» **About this exercise**: Would you output the lines from the one with "cyan brick A5:B7" through the last line of the material below, exactly, but without pictures?

⟨

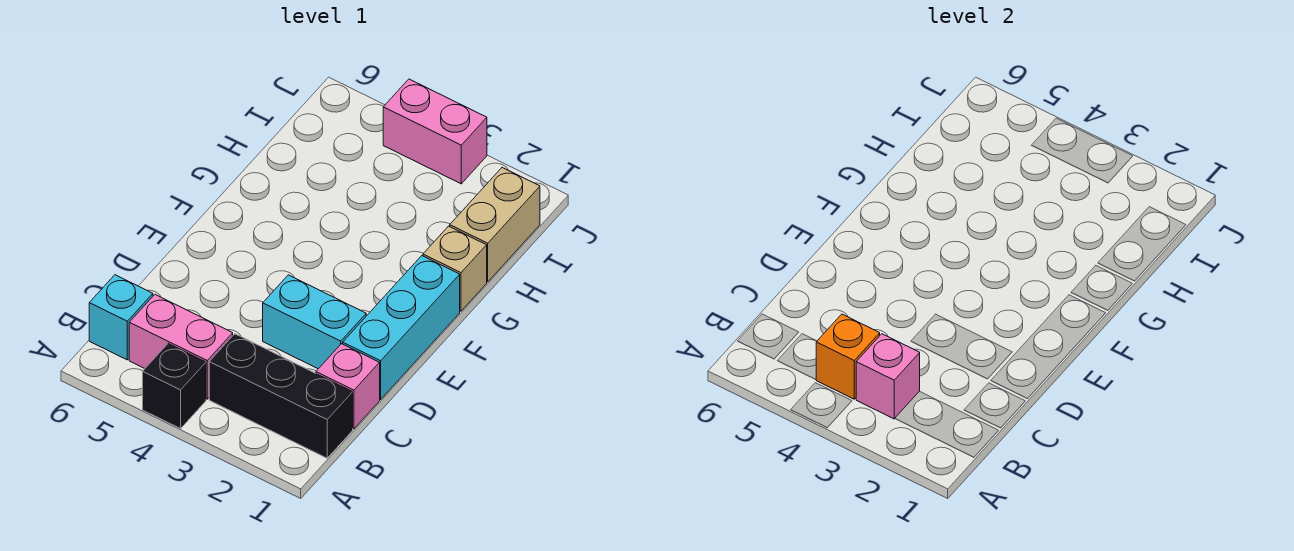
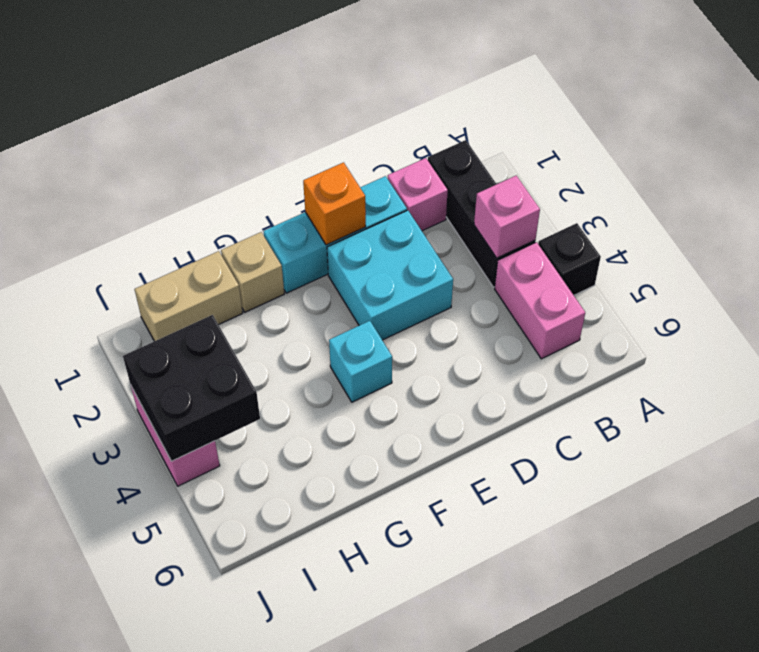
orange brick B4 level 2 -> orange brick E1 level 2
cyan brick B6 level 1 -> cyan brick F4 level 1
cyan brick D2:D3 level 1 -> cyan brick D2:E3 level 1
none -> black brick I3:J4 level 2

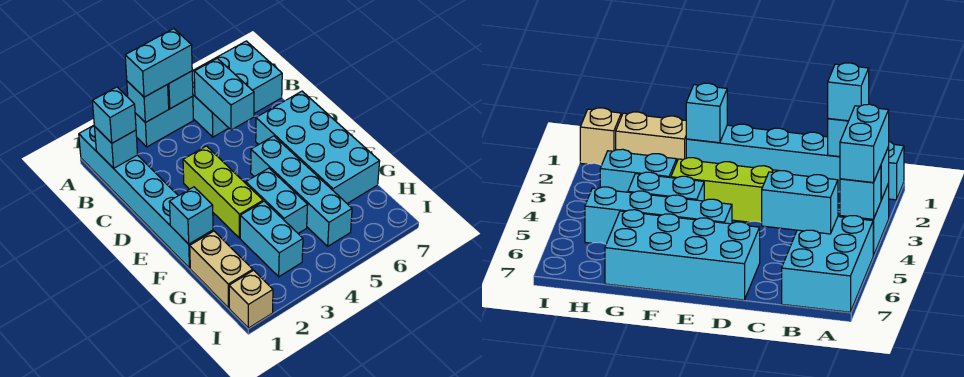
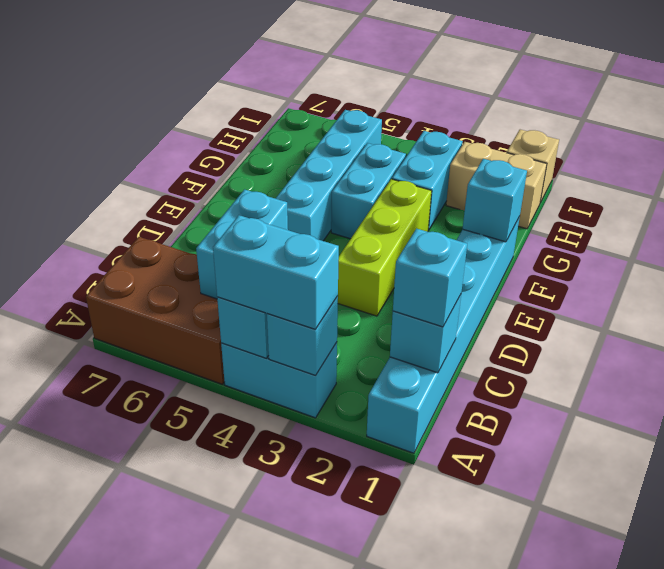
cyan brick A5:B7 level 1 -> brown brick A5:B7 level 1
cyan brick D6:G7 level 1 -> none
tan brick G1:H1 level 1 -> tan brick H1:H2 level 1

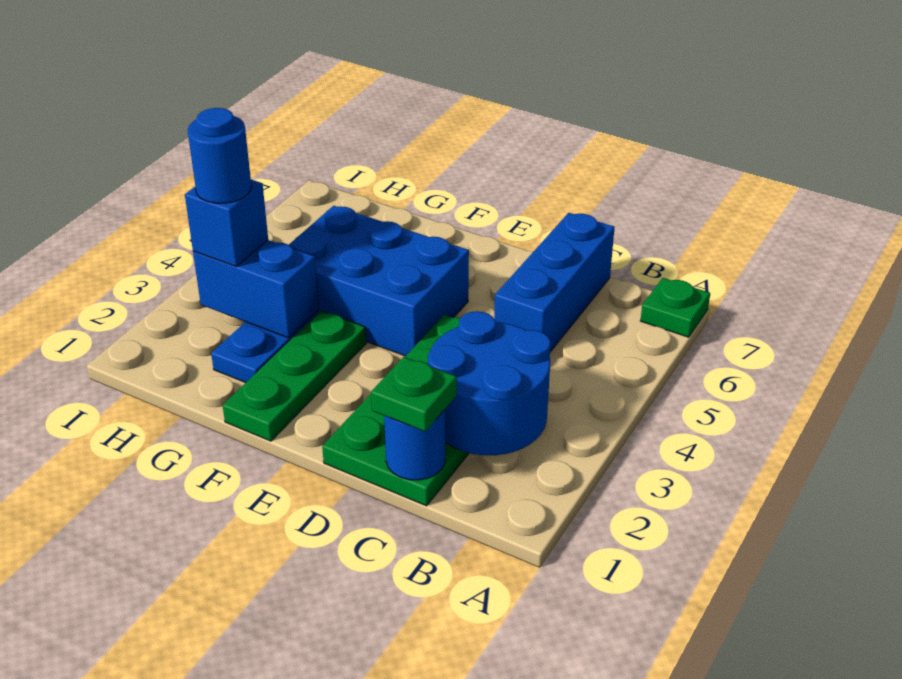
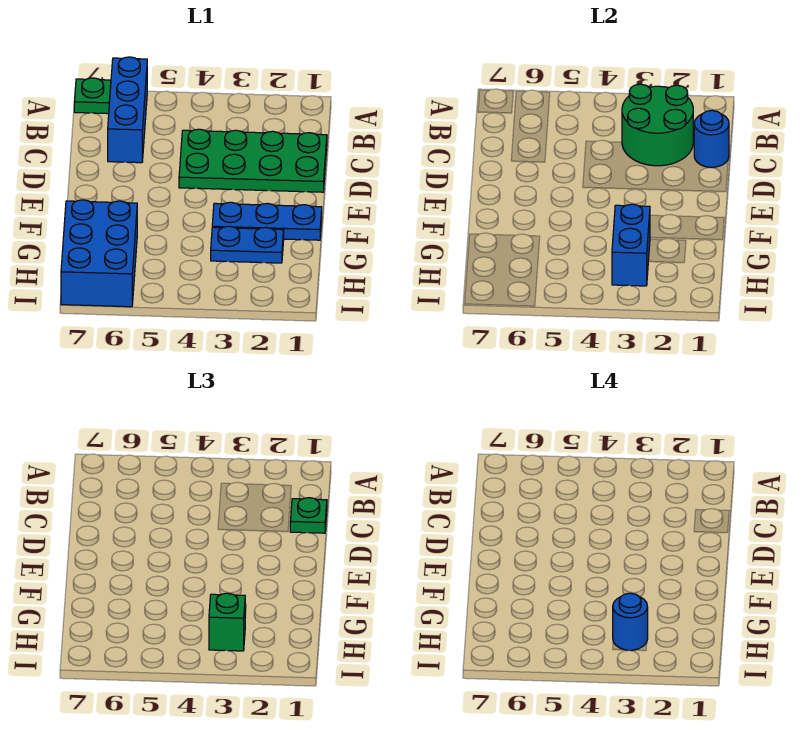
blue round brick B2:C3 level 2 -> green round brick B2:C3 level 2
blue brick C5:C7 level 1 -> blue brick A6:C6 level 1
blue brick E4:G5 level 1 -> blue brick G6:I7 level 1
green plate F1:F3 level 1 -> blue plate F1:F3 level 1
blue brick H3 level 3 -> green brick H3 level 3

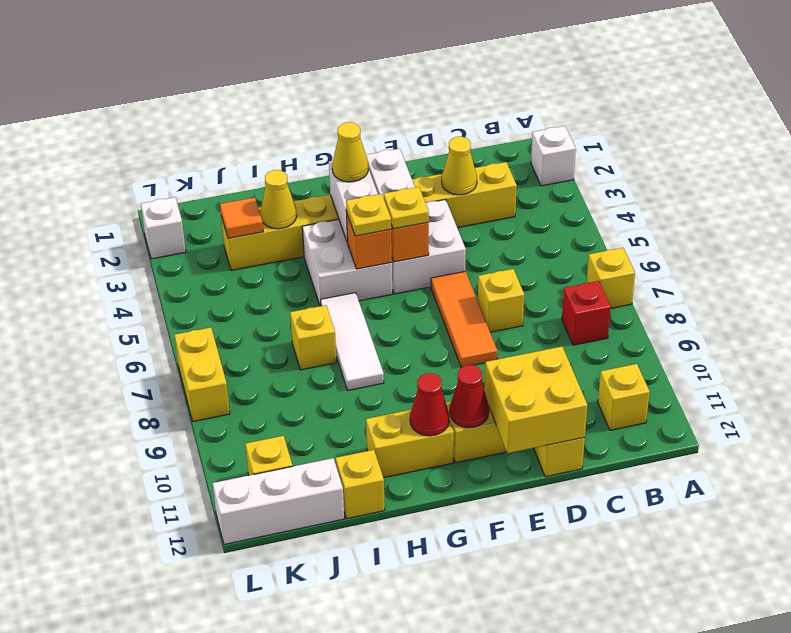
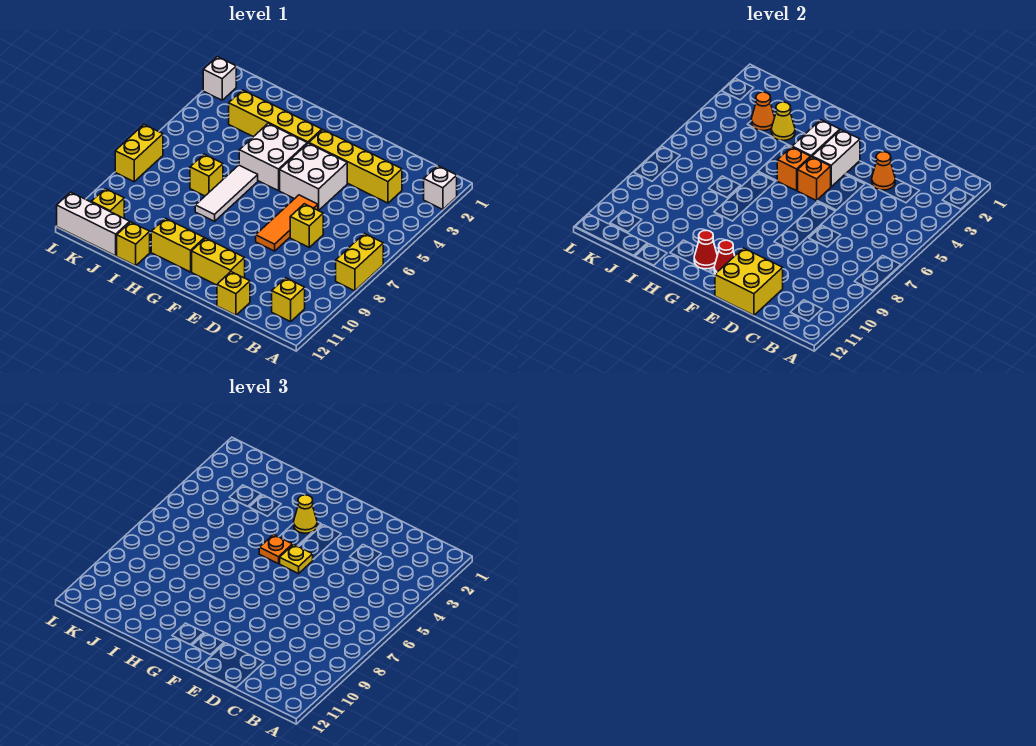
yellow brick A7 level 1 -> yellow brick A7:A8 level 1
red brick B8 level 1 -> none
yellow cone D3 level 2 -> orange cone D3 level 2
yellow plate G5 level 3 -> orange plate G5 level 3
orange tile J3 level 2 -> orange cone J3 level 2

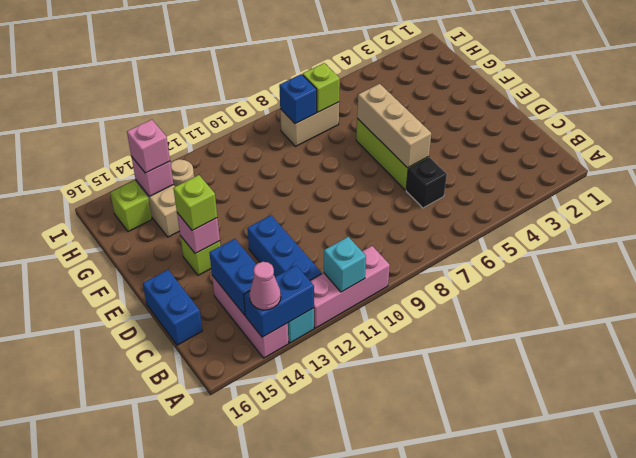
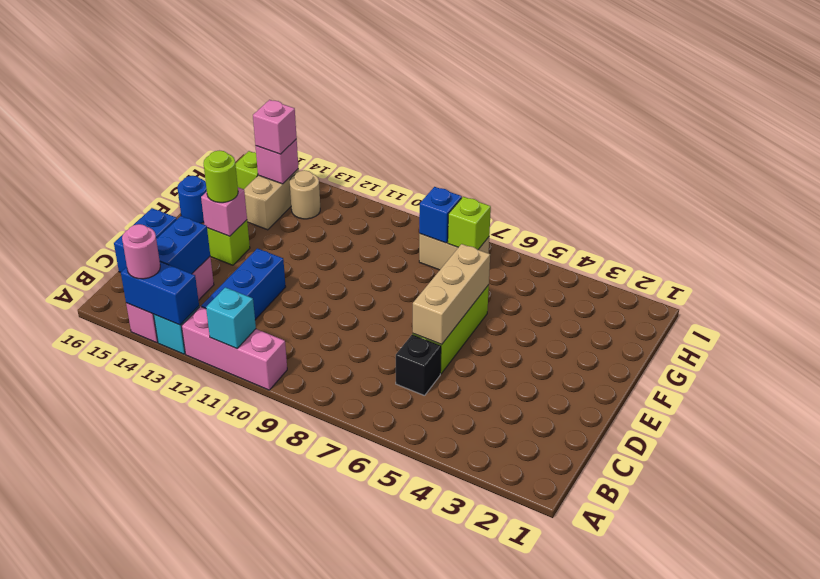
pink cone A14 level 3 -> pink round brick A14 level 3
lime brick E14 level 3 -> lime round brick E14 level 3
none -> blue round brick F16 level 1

⟩

» **Solution**:
cyan brick A5:B7 level 1 -> brown brick A5:B7 level 1
cyan brick D6:G7 level 1 -> none
tan brick G1:H1 level 1 -> tan brick H1:H2 level 1

blue round brick B2:C3 level 2 -> green round brick B2:C3 level 2
blue brick C5:C7 level 1 -> blue brick A6:C6 level 1
blue brick E4:G5 level 1 -> blue brick G6:I7 level 1
green plate F1:F3 level 1 -> blue plate F1:F3 level 1
blue brick H3 level 3 -> green brick H3 level 3

yellow brick A7 level 1 -> yellow brick A7:A8 level 1
red brick B8 level 1 -> none
yellow cone D3 level 2 -> orange cone D3 level 2
yellow plate G5 level 3 -> orange plate G5 level 3
orange tile J3 level 2 -> orange cone J3 level 2

pink cone A14 level 3 -> pink round brick A14 level 3
lime brick E14 level 3 -> lime round brick E14 level 3
none -> blue round brick F16 level 1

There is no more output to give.